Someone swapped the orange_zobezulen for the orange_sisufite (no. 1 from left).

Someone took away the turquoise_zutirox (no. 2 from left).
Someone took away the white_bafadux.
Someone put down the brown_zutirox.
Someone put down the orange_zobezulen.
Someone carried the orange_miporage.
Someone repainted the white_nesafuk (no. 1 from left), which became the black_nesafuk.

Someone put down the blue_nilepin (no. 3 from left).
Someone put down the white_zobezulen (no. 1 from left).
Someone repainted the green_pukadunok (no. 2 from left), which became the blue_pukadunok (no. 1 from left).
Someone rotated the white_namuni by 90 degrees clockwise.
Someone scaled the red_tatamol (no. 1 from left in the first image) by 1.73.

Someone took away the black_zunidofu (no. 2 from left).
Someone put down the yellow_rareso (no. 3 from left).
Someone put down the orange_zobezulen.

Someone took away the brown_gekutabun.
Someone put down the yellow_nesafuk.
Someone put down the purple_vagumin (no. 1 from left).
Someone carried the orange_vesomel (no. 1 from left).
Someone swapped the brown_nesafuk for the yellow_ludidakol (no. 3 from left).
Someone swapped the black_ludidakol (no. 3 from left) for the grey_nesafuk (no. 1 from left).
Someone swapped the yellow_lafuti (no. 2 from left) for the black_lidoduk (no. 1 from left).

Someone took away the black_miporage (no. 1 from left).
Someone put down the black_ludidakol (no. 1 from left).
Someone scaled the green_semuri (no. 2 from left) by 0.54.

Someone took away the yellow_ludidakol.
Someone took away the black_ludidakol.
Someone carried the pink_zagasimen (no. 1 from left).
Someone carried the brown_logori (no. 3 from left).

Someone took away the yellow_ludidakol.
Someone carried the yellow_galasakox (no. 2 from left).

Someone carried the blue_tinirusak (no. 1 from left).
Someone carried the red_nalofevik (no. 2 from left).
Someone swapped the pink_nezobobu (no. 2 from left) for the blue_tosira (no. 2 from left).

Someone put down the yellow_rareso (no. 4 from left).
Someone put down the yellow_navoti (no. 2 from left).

========

Prompt:
Exactly reproduce all of the entries above.

Written solution:
Someone swapped the orange_zobezulen for the orange_sisufite (no. 1 from left).

Someone took away the turquoise_zutirox (no. 2 from left).
Someone took away the white_bafadux.
Someone put down the brown_zutirox.
Someone put down the orange_zobezulen.
Someone carried the orange_miporage.
Someone repainted the white_nesafuk (no. 1 from left), which became the black_nesafuk.

Someone put down the blue_nilepin (no. 3 from left).
Someone put down the white_zobezulen (no. 1 from left).
Someone repainted the green_pukadunok (no. 2 from left), which became the blue_pukadunok (no. 1 from left).
Someone rotated the white_namuni by 90 degrees clockwise.
Someone scaled the red_tatamol (no. 1 from left in the first image) by 1.73.

Someone took away the black_zunidofu (no. 2 from left).
Someone put down the yellow_rareso (no. 3 from left).
Someone put down the orange_zobezulen.

Someone took away the brown_gekutabun.
Someone put down the yellow_nesafuk.
Someone put down the purple_vagumin (no. 1 from left).
Someone carried the orange_vesomel (no. 1 from left).
Someone swapped the brown_nesafuk for the yellow_ludidakol (no. 3 from left).
Someone swapped the black_ludidakol (no. 3 from left) for the grey_nesafuk (no. 1 from left).
Someone swapped the yellow_lafuti (no. 2 from left) for the black_lidoduk (no. 1 from left).

Someone took away the black_miporage (no. 1 from left).
Someone put down the black_ludidakol (no. 1 from left).
Someone scaled the green_semuri (no. 2 from left) by 0.54.

Someone took away the yellow_ludidakol.
Someone took away the black_ludidakol.
Someone carried the pink_zagasimen (no. 1 from left).
Someone carried the brown_logori (no. 3 from left).

Someone took away the yellow_ludidakol.
Someone carried the yellow_galasakox (no. 2 from left).

Someone carried the blue_tinirusak (no. 1 from left).
Someone carried the red_nalofevik (no. 2 from left).
Someone swapped the pink_nezobobu (no. 2 from left) for the blue_tosira (no. 2 from left).

Someone put down the yellow_rareso (no. 4 from left).
Someone put down the yellow_navoti (no. 2 from left).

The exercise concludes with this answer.